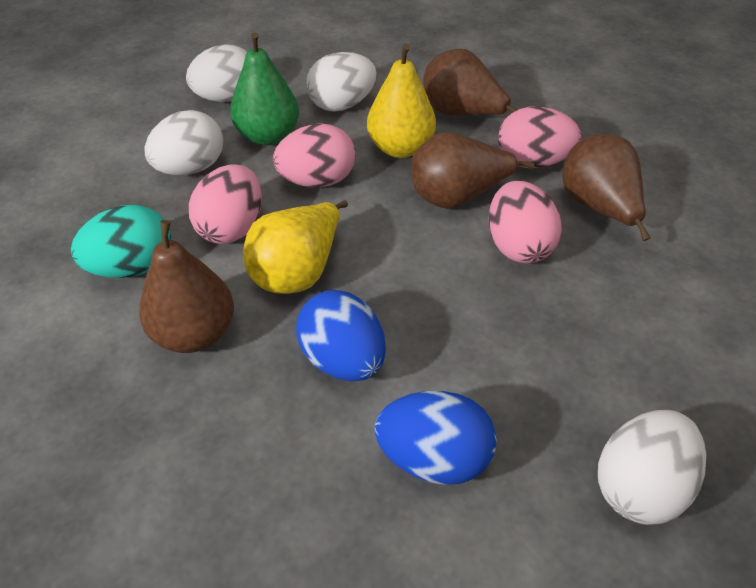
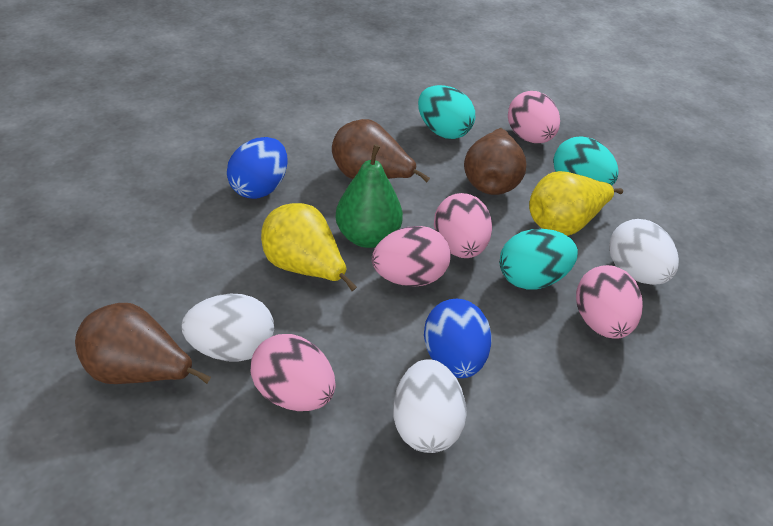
brown pear: 4 -> 3
pink egg: 4 -> 5
turquoise egg: 1 -> 3
white egg: 4 -> 3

Exercise objective =
The answer is the listing above repeated verbatim, minus its images.

Solution for this problem =
brown pear: 4 -> 3
pink egg: 4 -> 5
turquoise egg: 1 -> 3
white egg: 4 -> 3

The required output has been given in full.